─── Source records
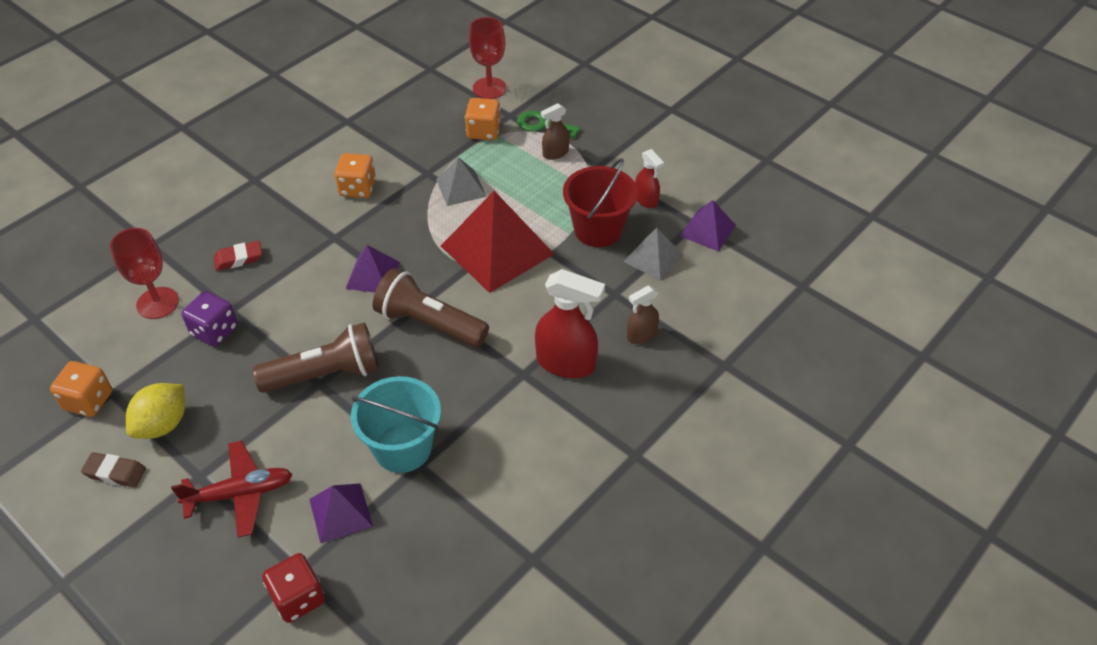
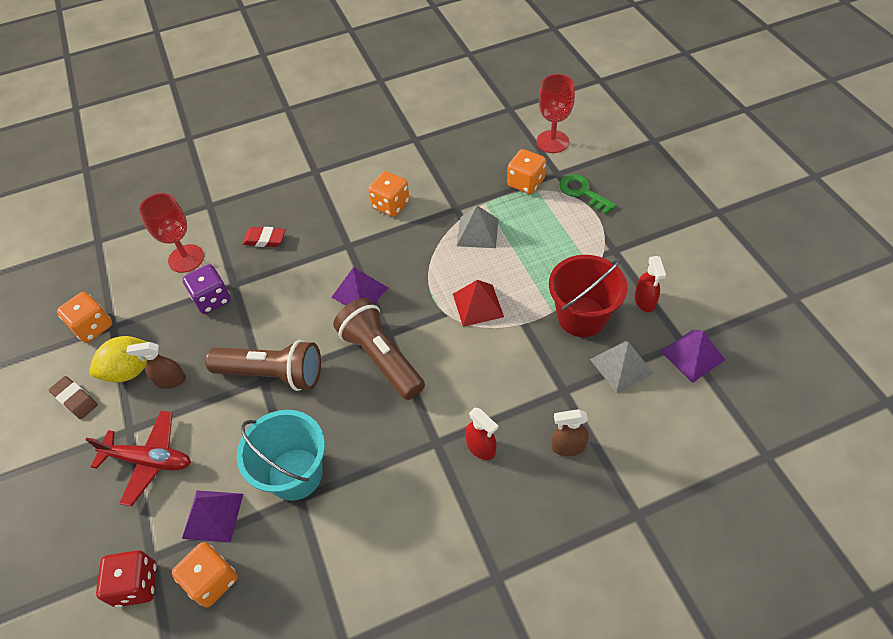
camera: 30 degrees right, 5 degrees up
(375, 563) = (212, 580): none -> orange dice
(497, 250) = (478, 305): red pyramid -> red pyramid, size x0.53
(555, 153) = (580, 224): brown spray bottle -> brown spray bottle (170, 380)
(566, 363) = (481, 447): red spray bottle -> red spray bottle, size x0.56

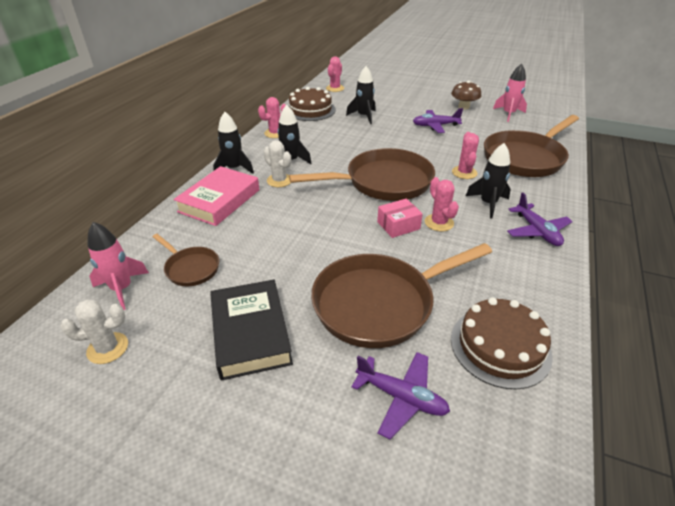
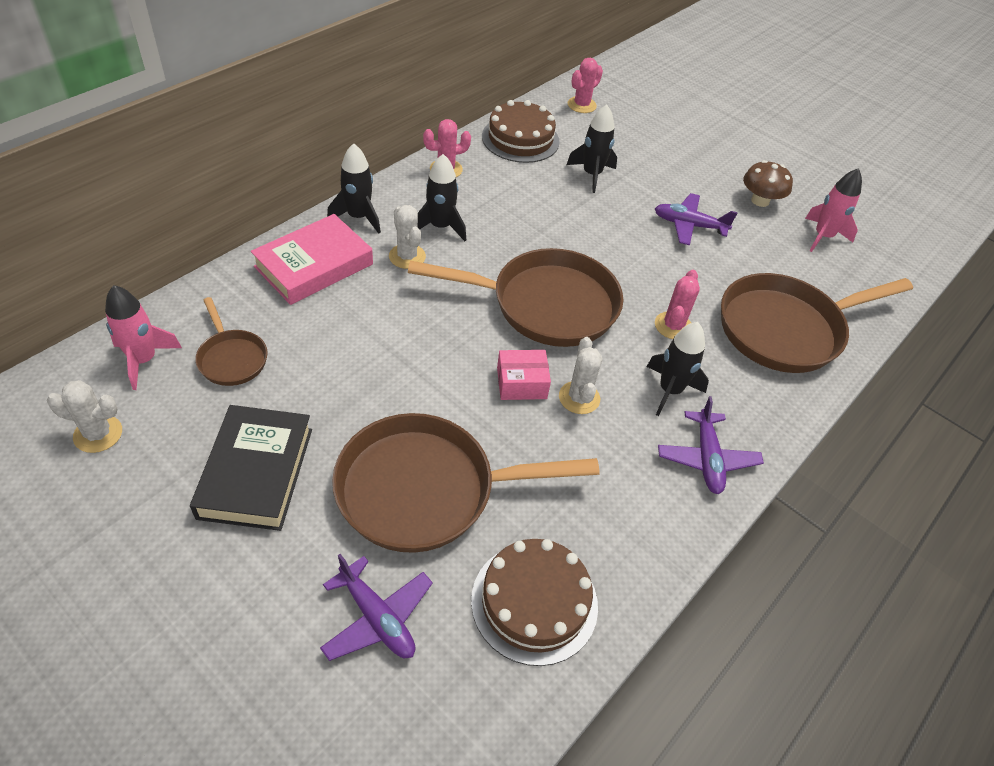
camera: 15 degrees right, 10 degrees up
(439, 223) = (579, 398): pink cactus -> white cactus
──────
Which lines run from the one containing "(375, 563) = (212, 580): none -> orange dice" through the last line of the entries above? Output them exactly, both ends included, with no pictures.

§ **Task solution**
(375, 563) = (212, 580): none -> orange dice
(497, 250) = (478, 305): red pyramid -> red pyramid, size x0.53
(555, 153) = (580, 224): brown spray bottle -> brown spray bottle (170, 380)
(566, 363) = (481, 447): red spray bottle -> red spray bottle, size x0.56

camera: 15 degrees right, 10 degrees up
(439, 223) = (579, 398): pink cactus -> white cactus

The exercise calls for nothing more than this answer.